Task instructions: The lines to be extracted begin at the line containing "V1: AC 24V (GND, NET7)" and end at the last line of the data below; copy them exactly and leave out the pictures.

Dataset records:
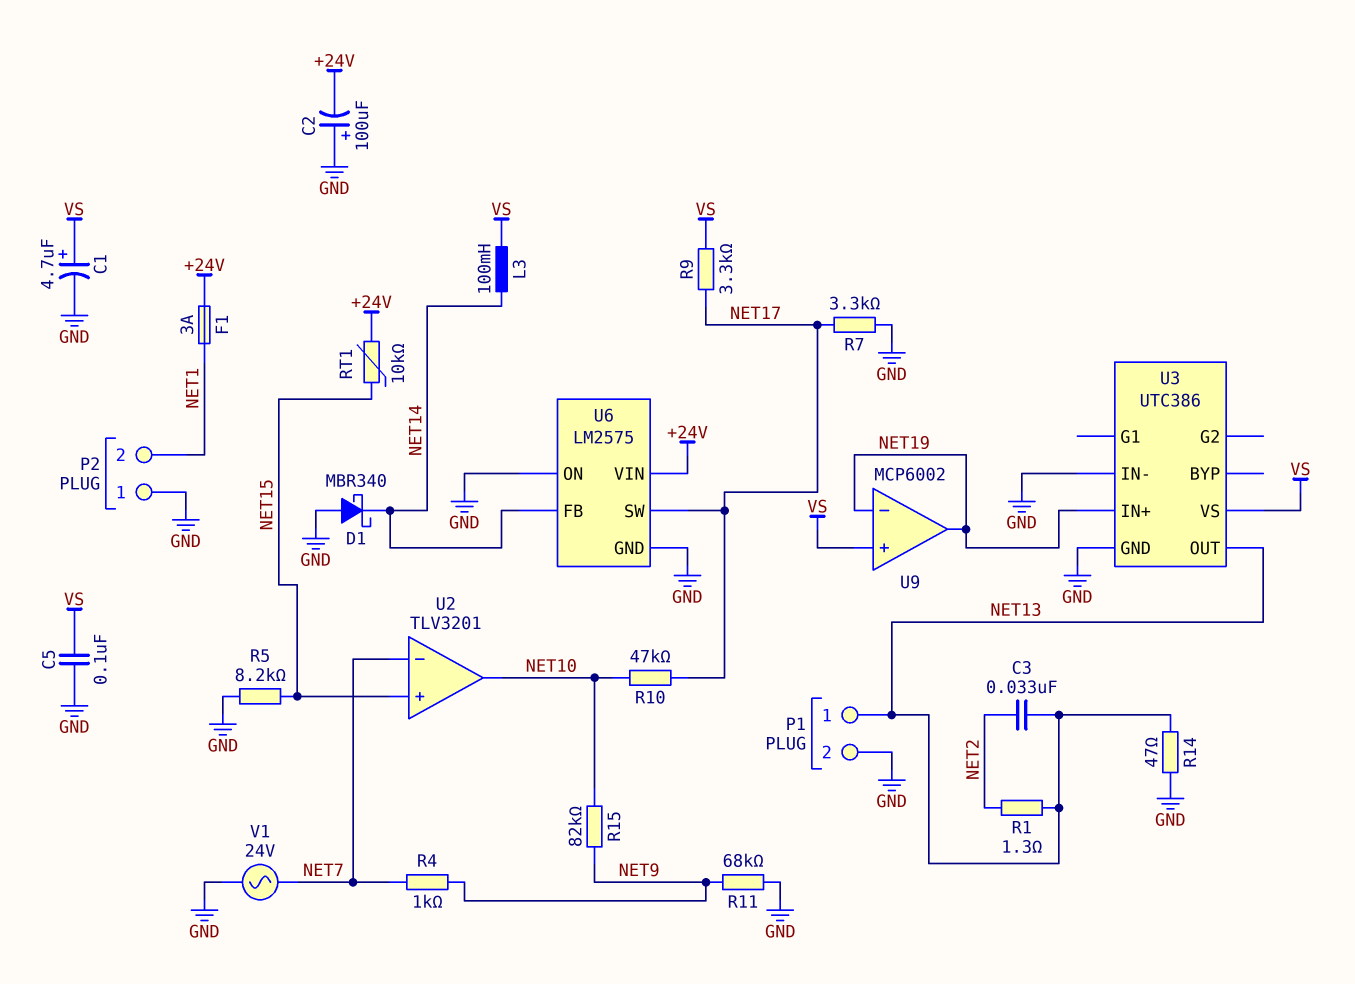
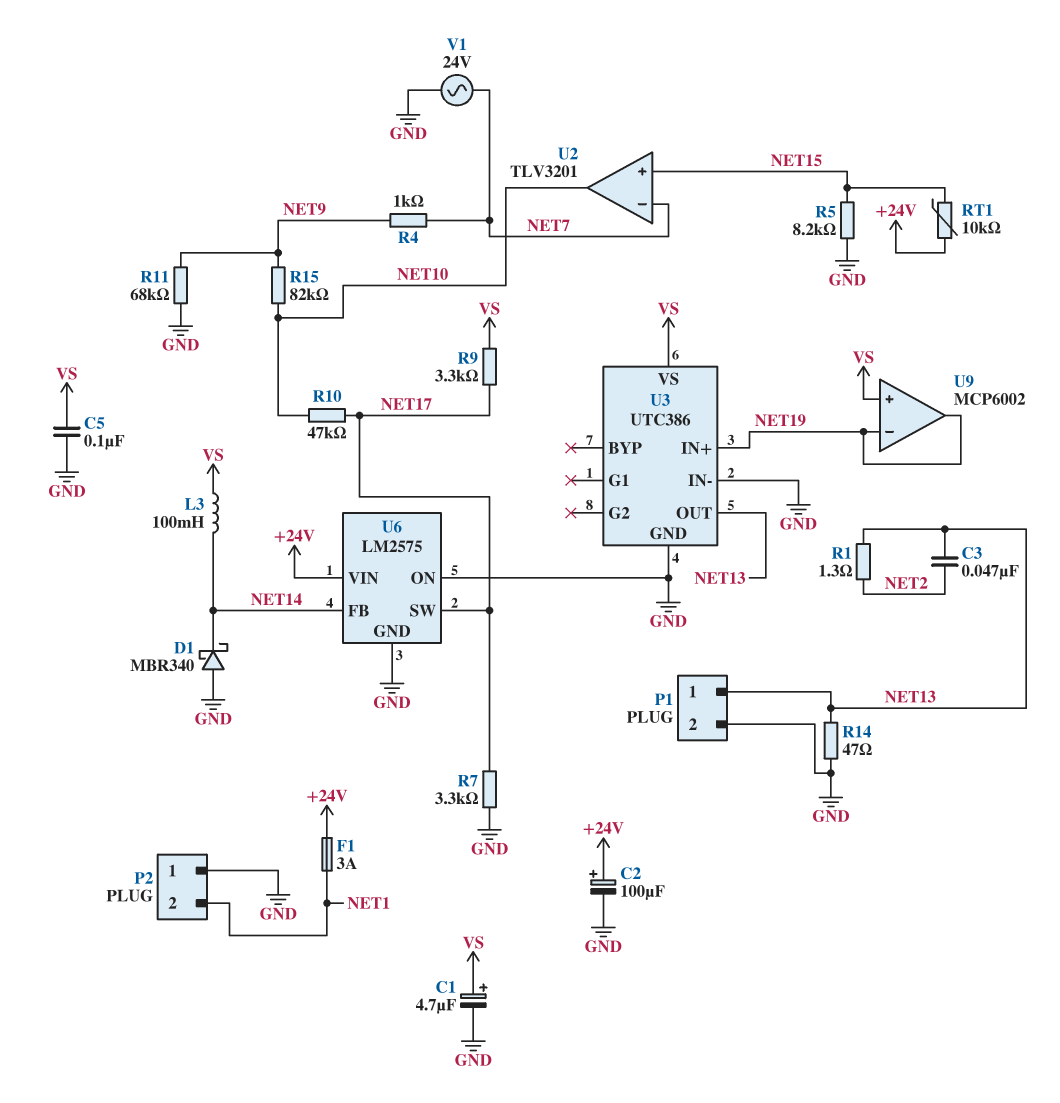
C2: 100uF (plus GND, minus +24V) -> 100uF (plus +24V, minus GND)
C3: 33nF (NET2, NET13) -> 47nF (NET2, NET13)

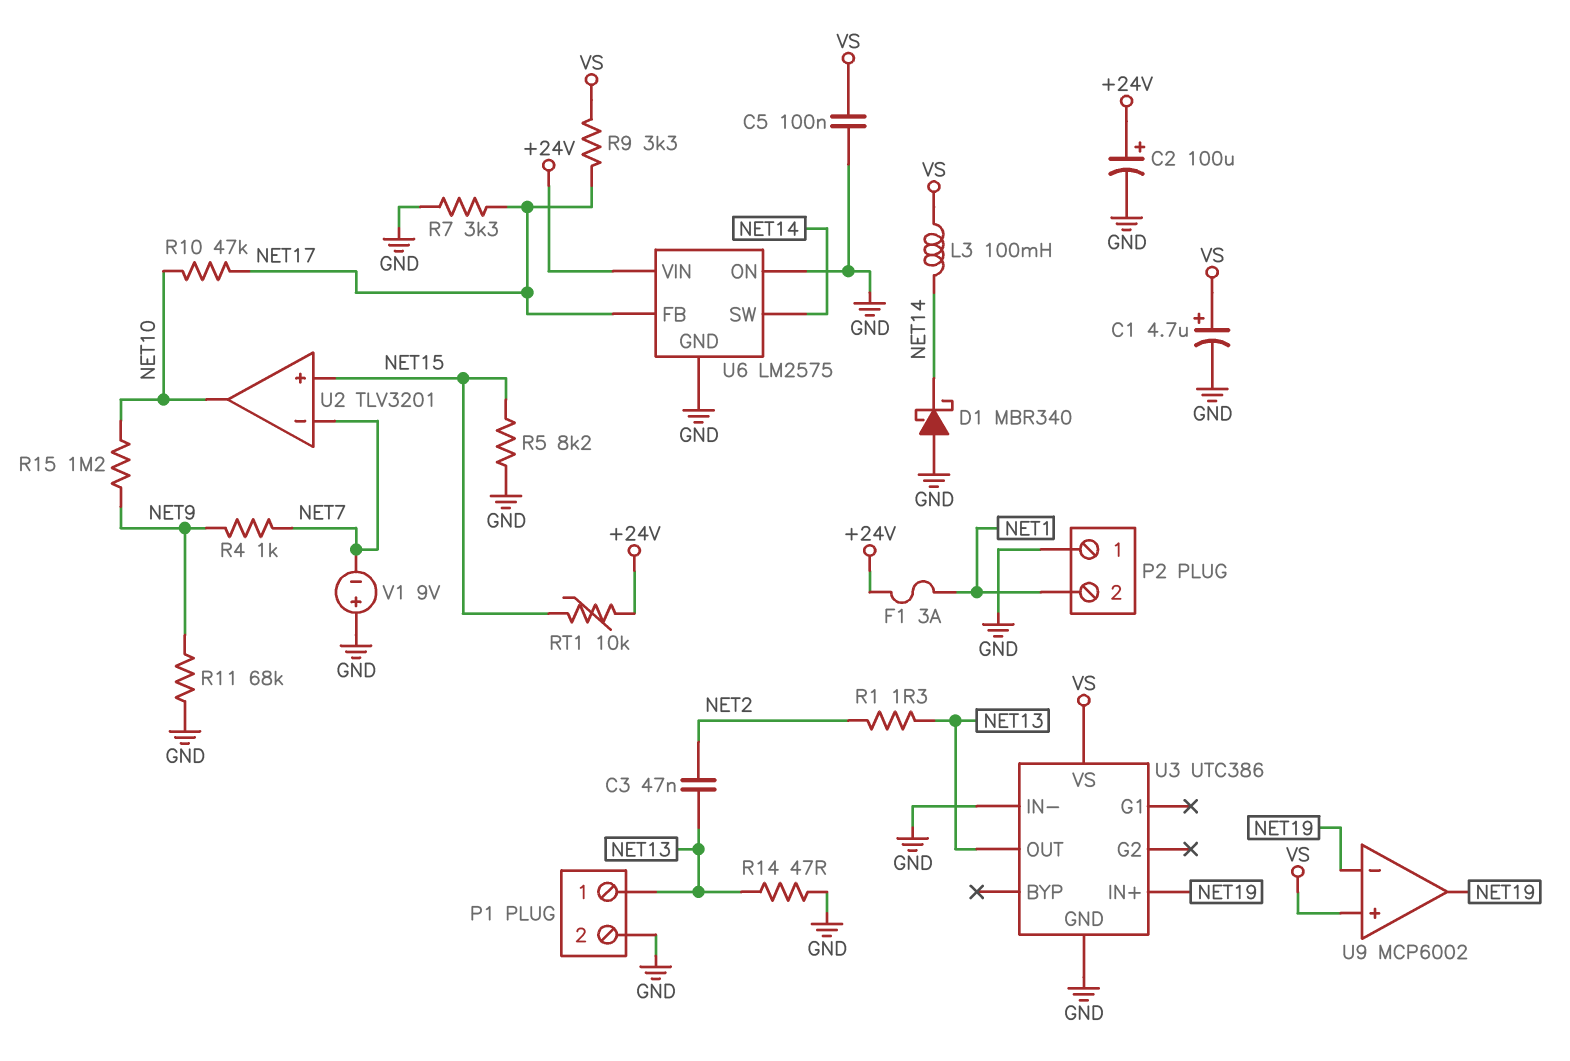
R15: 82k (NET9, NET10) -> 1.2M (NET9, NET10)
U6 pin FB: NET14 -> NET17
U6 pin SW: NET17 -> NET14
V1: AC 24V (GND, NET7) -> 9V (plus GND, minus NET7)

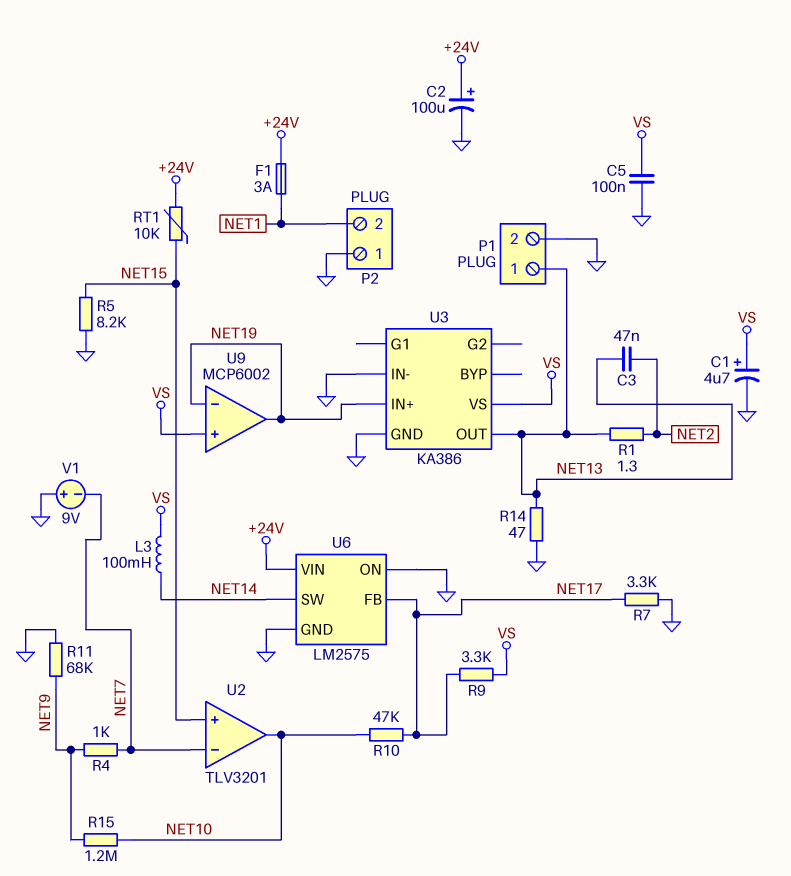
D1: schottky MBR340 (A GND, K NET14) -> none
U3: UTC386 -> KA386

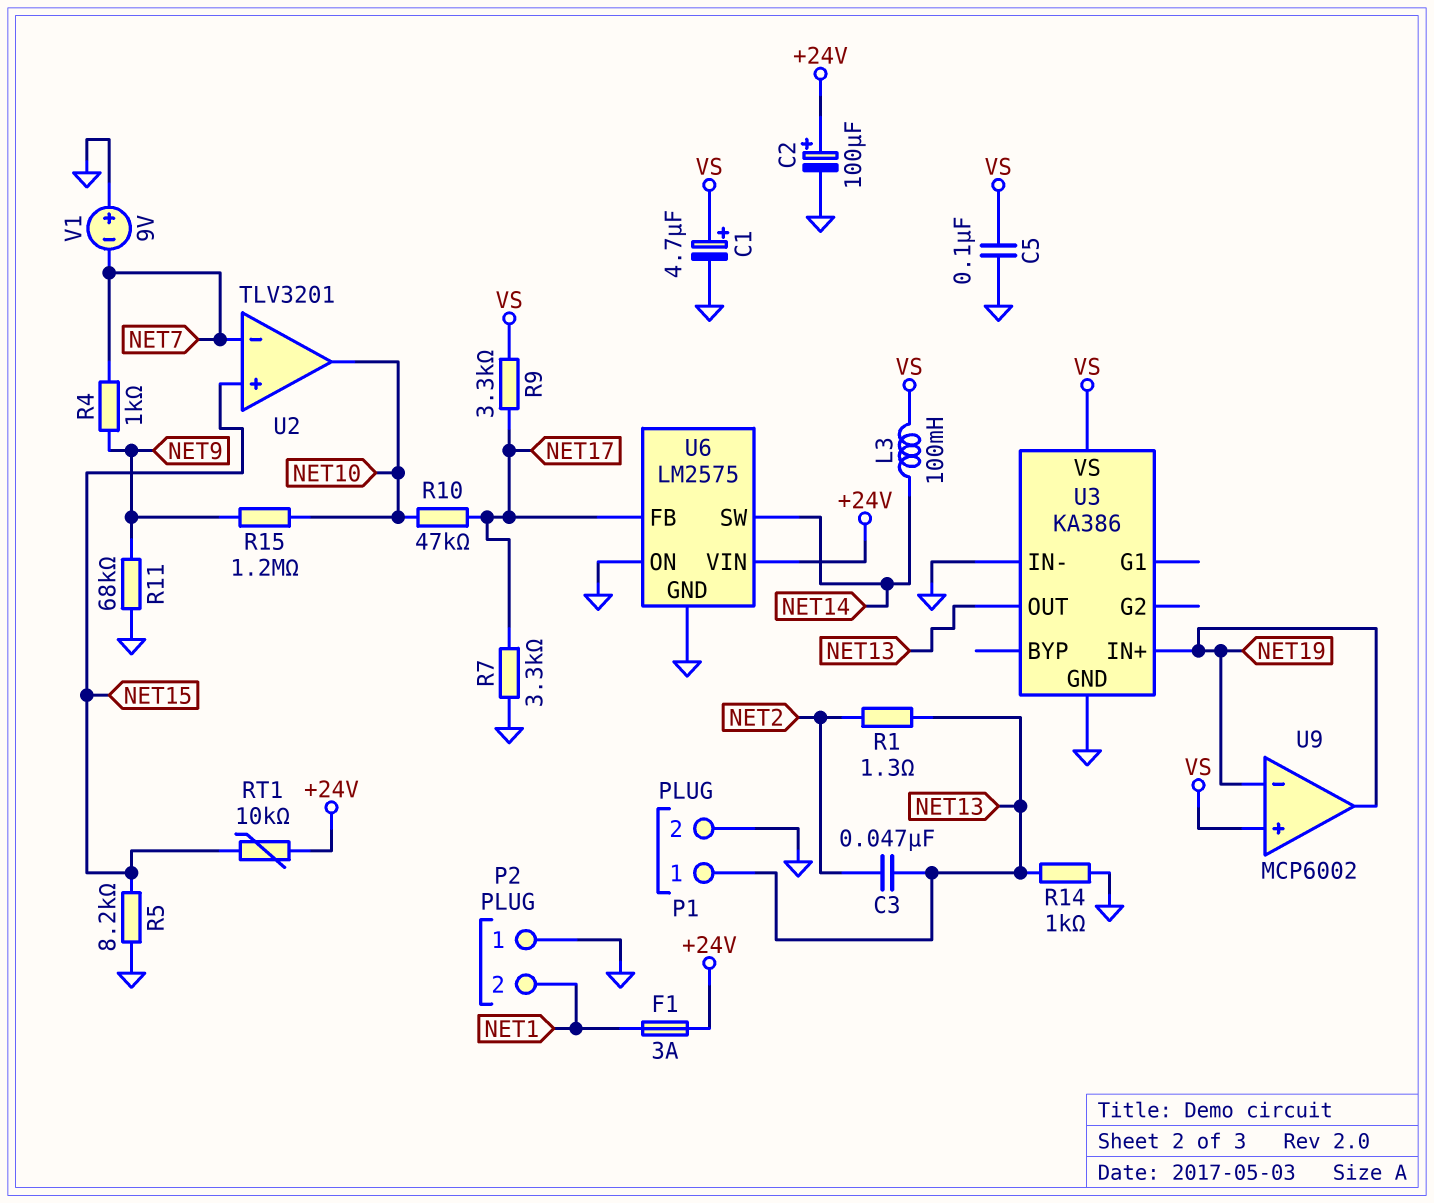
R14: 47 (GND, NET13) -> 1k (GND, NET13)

Response area:
V1: AC 24V (GND, NET7) -> 9V (plus GND, minus NET7)

D1: schottky MBR340 (A GND, K NET14) -> none
U3: UTC386 -> KA386

R14: 47 (GND, NET13) -> 1k (GND, NET13)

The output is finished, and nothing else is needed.